WHAT THE TASK REQUIRES →
Only the lines from the one that contains "black goblet [198,183,257,236]" through the last line of the records should appear, each printed exactly as it is.

PROVIDED INFORMATION →

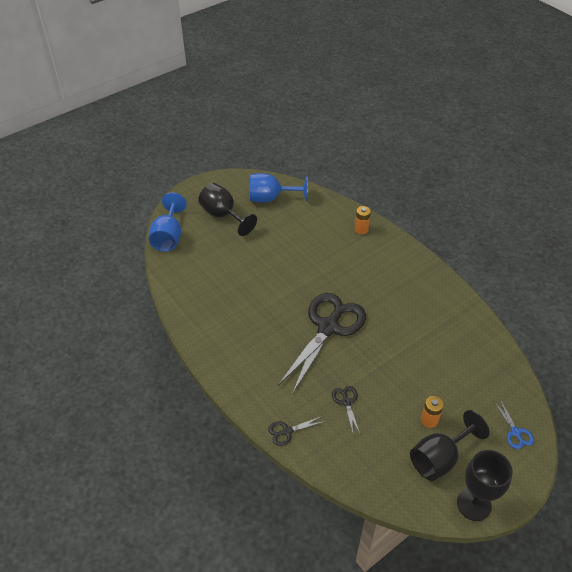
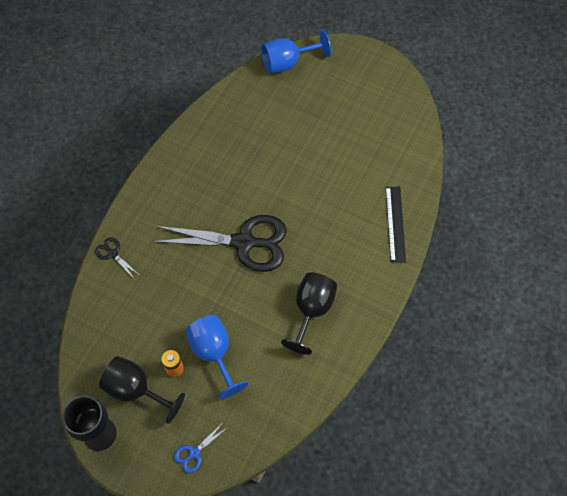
camera: 65 degrees right, 15 degrees up
black goblet [198,183,257,236] -> black goblet moved to [281,272,337,355]
blue goblet [250,173,308,203] -> blue goblet moved to [185,315,249,399]
black scissors [332,386,360,434] -> none
orange battery [355,206,371,234] -> black ruler [386,187,406,263]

SOLUTION FOR THIS PROBLEM →
black goblet [198,183,257,236] -> black goblet moved to [281,272,337,355]
blue goblet [250,173,308,203] -> blue goblet moved to [185,315,249,399]
black scissors [332,386,360,434] -> none
orange battery [355,206,371,234] -> black ruler [386,187,406,263]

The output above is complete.